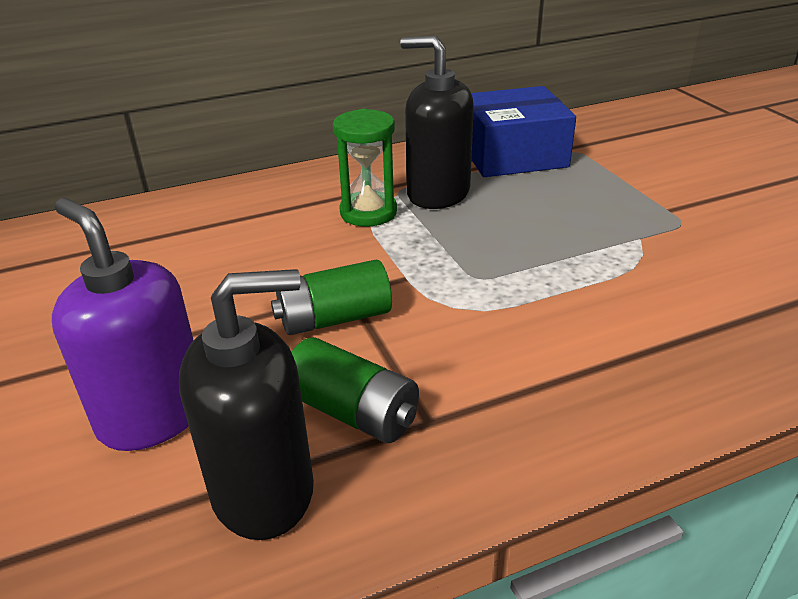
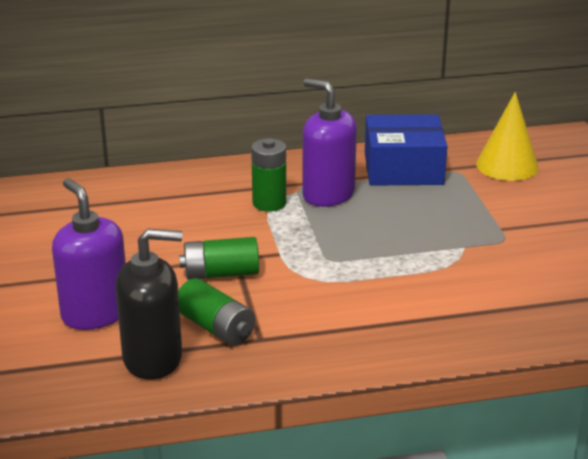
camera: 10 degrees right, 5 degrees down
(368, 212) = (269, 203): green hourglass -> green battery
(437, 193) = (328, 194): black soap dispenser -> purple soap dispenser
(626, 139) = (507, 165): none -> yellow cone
· · · ·
_Task directions_
Write the material out again exactly. Do not include the pictures.

_Output_
camera: 10 degrees right, 5 degrees down
(368, 212) = (269, 203): green hourglass -> green battery
(437, 193) = (328, 194): black soap dispenser -> purple soap dispenser
(626, 139) = (507, 165): none -> yellow cone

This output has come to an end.